TASK STATEMENT =
Repeat each entry below exactly, omitting any picture it holds.

Edit tracking data
--- --- ---
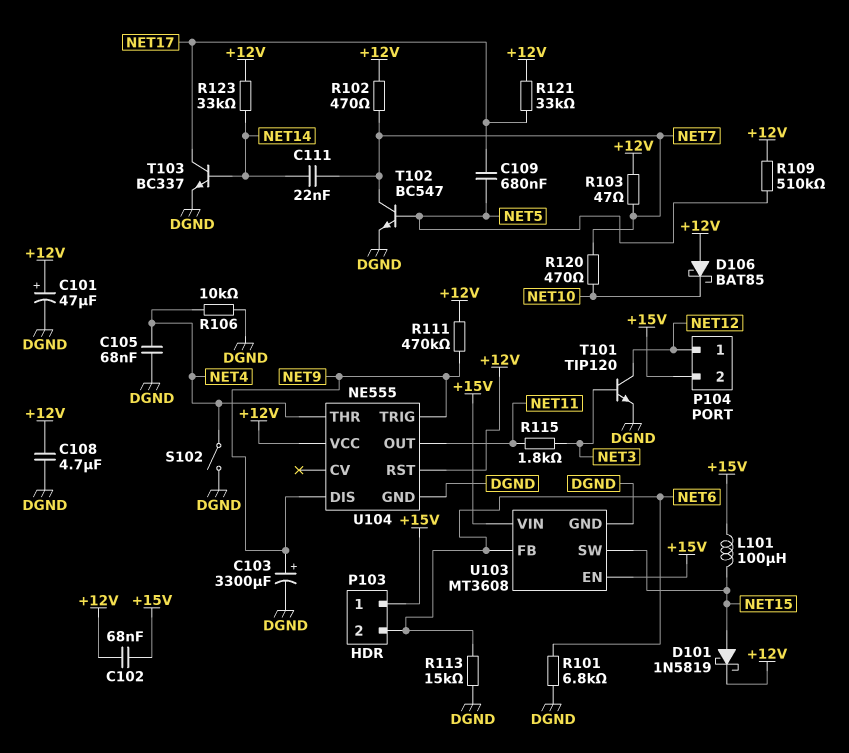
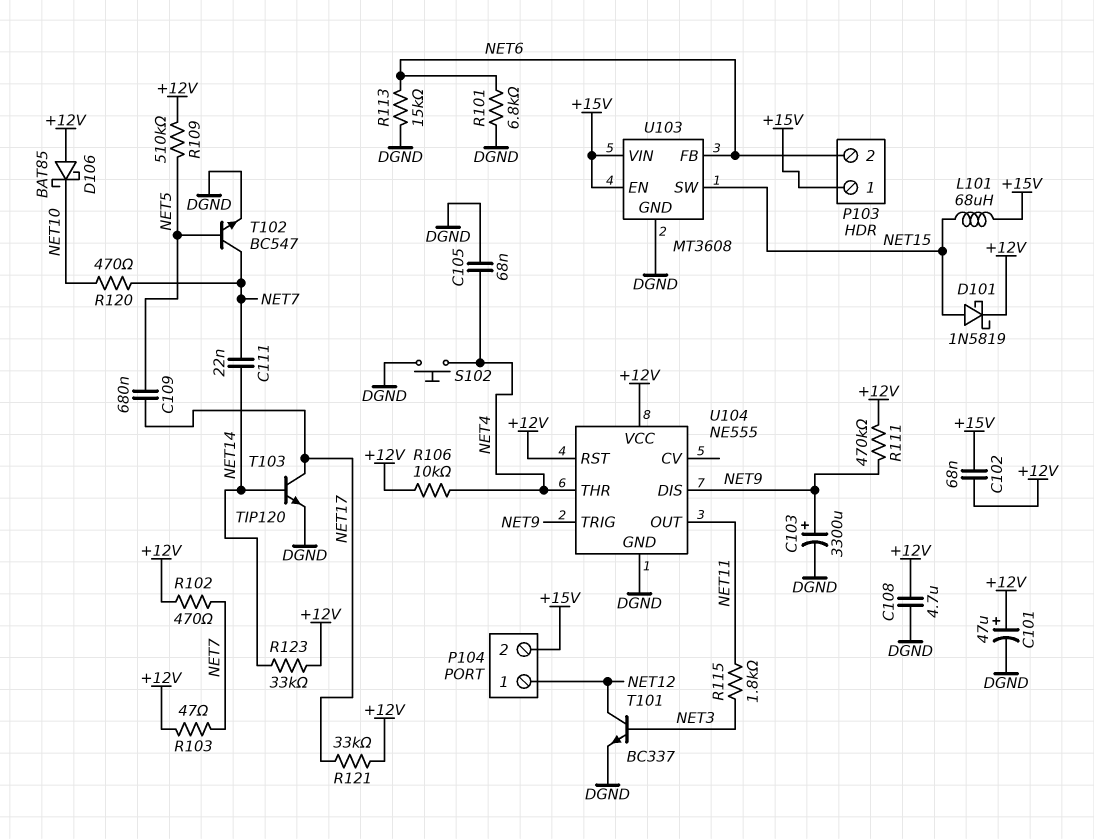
L101: 100uH (+15V, NET15) -> 68uH (+15V, NET15)
R106: 10k (DGND, NET4) -> 10k (+12V, NET4)
S102: switch (DGND, NET4) -> button (DGND, NET4)
T101: NPN TIP120 (B NET3, C NET12, E DGND) -> NPN BC337 (B NET3, C NET12, E DGND)
T103: NPN BC337 (B NET14, C NET17, E DGND) -> NPN TIP120 (B NET14, C NET17, E DGND)

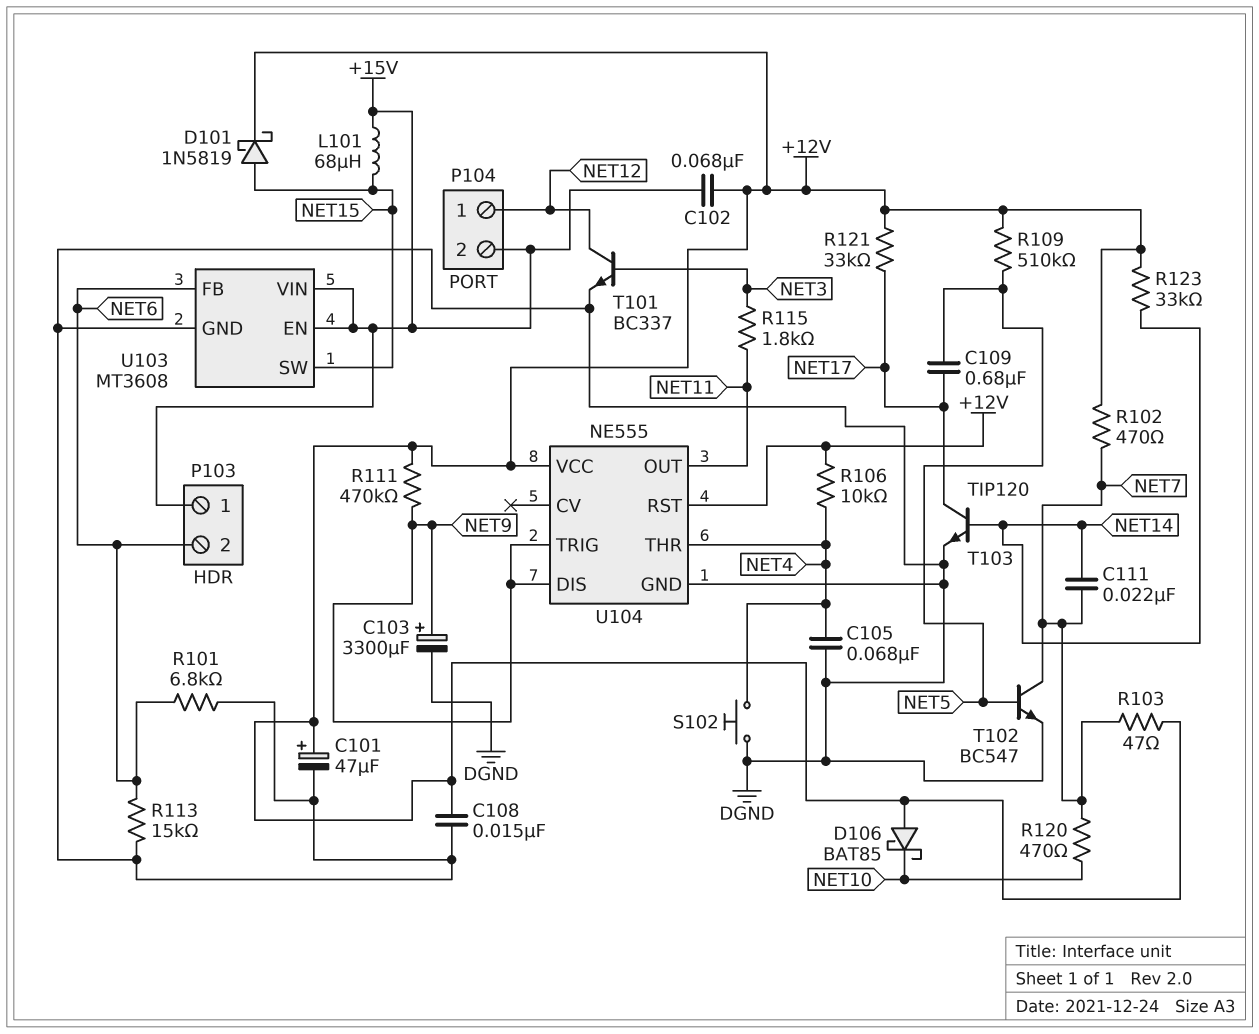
C108: 4.7uF (+12V, DGND) -> 15nF (+12V, DGND)

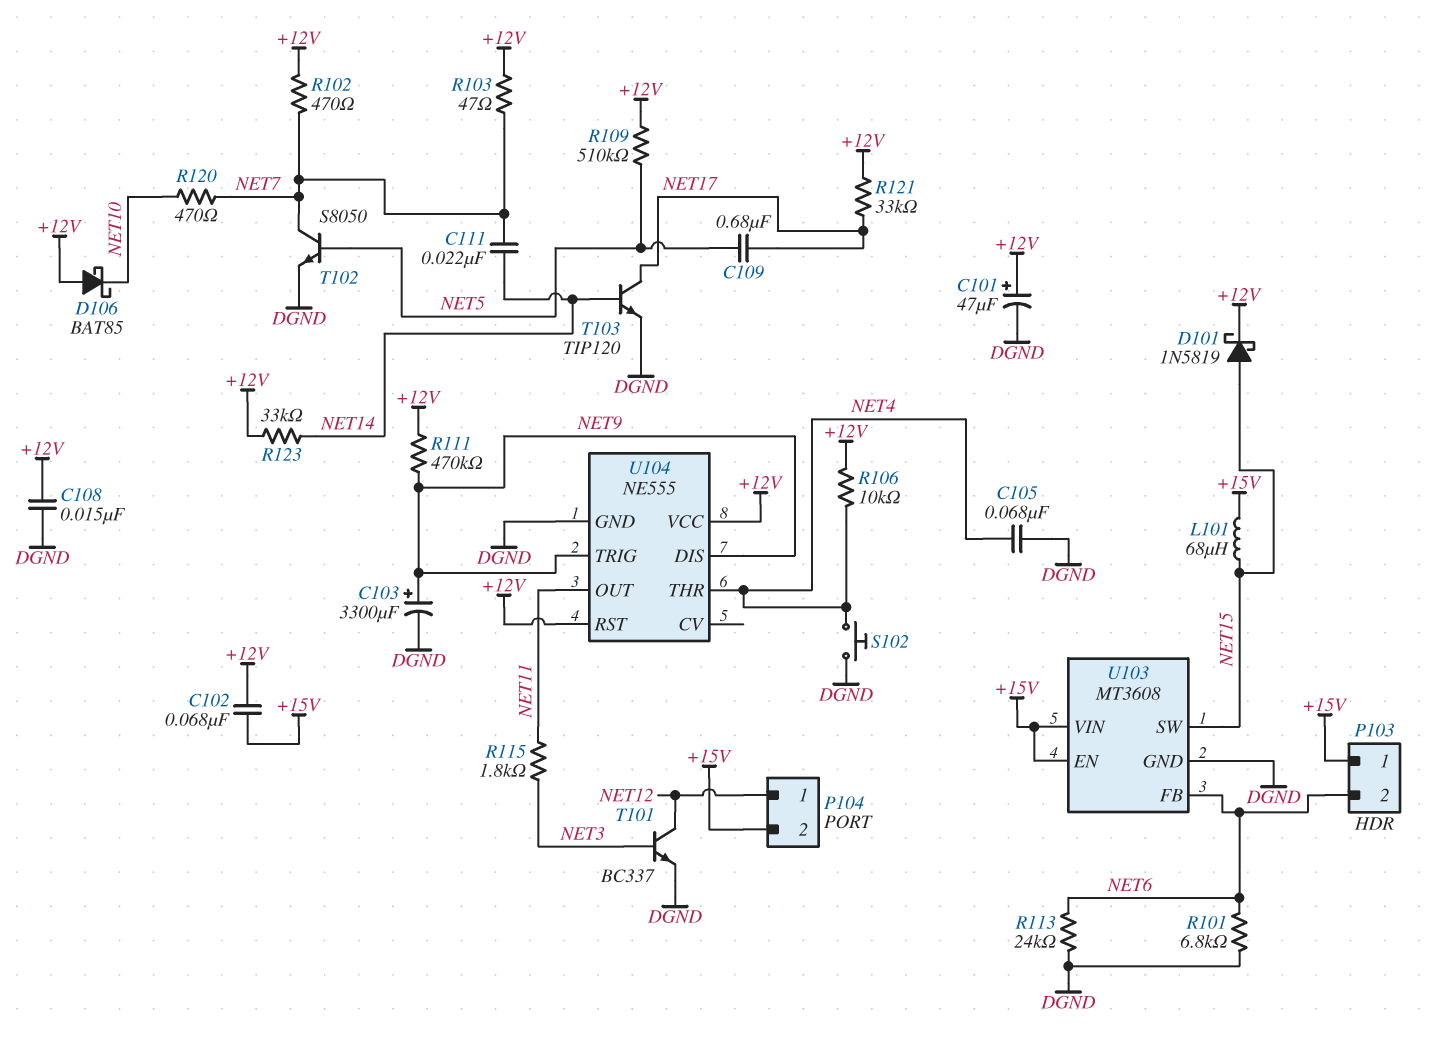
R113: 15k (DGND, NET6) -> 24k (DGND, NET6)
T102: NPN BC547 (B NET5, C NET7, E DGND) -> NPN S8050 (B NET5, C NET7, E DGND)

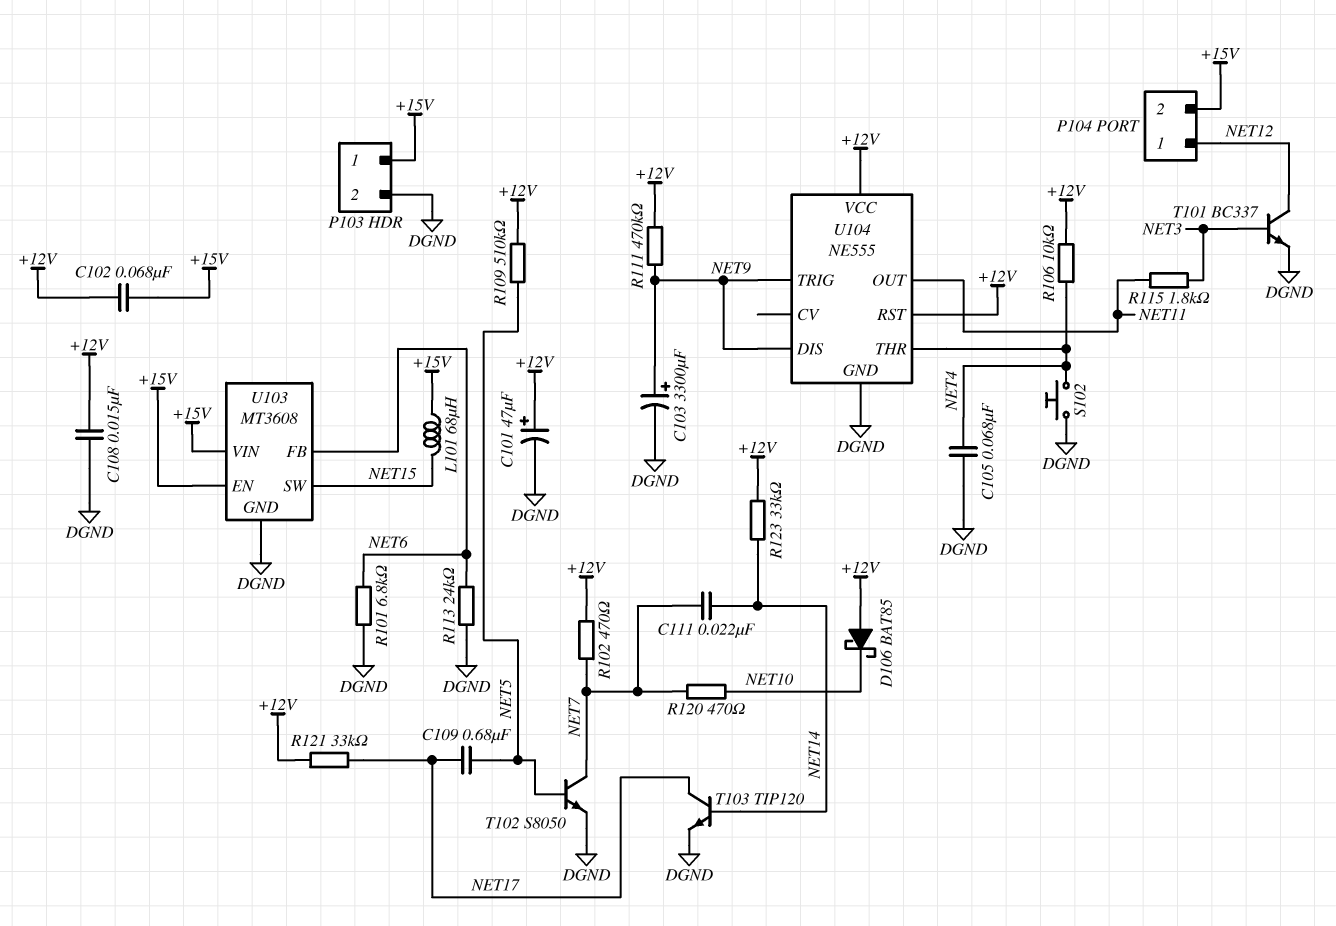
D101: schottky 1N5819 (A NET15, K +12V) -> none
P103 pin 2: NET6 -> DGND
R103: 47 (+12V, NET7) -> none

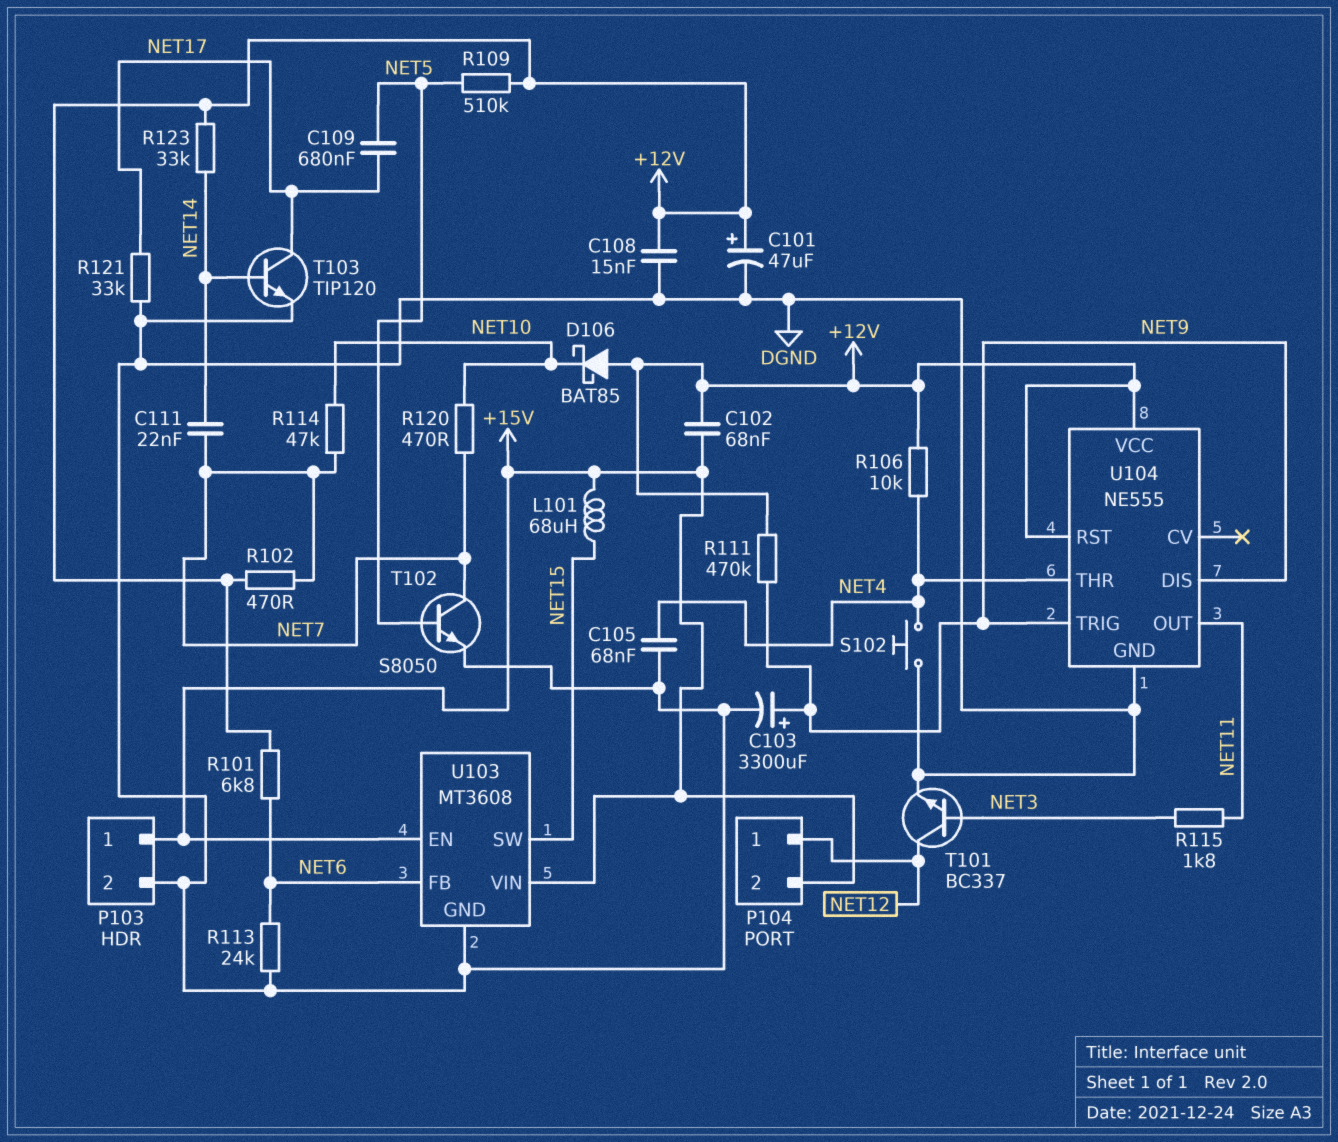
R101: 6.8k (DGND, NET6) -> 6.8k (+12V, NET6)
R114: none -> 47k (NET7, NET10)
R121: 33k (+12V, NET17) -> 33k (DGND, NET17)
--- --- ---
YOUR RESPONSE =
L101: 100uH (+15V, NET15) -> 68uH (+15V, NET15)
R106: 10k (DGND, NET4) -> 10k (+12V, NET4)
S102: switch (DGND, NET4) -> button (DGND, NET4)
T101: NPN TIP120 (B NET3, C NET12, E DGND) -> NPN BC337 (B NET3, C NET12, E DGND)
T103: NPN BC337 (B NET14, C NET17, E DGND) -> NPN TIP120 (B NET14, C NET17, E DGND)

C108: 4.7uF (+12V, DGND) -> 15nF (+12V, DGND)

R113: 15k (DGND, NET6) -> 24k (DGND, NET6)
T102: NPN BC547 (B NET5, C NET7, E DGND) -> NPN S8050 (B NET5, C NET7, E DGND)

D101: schottky 1N5819 (A NET15, K +12V) -> none
P103 pin 2: NET6 -> DGND
R103: 47 (+12V, NET7) -> none

R101: 6.8k (DGND, NET6) -> 6.8k (+12V, NET6)
R114: none -> 47k (NET7, NET10)
R121: 33k (+12V, NET17) -> 33k (DGND, NET17)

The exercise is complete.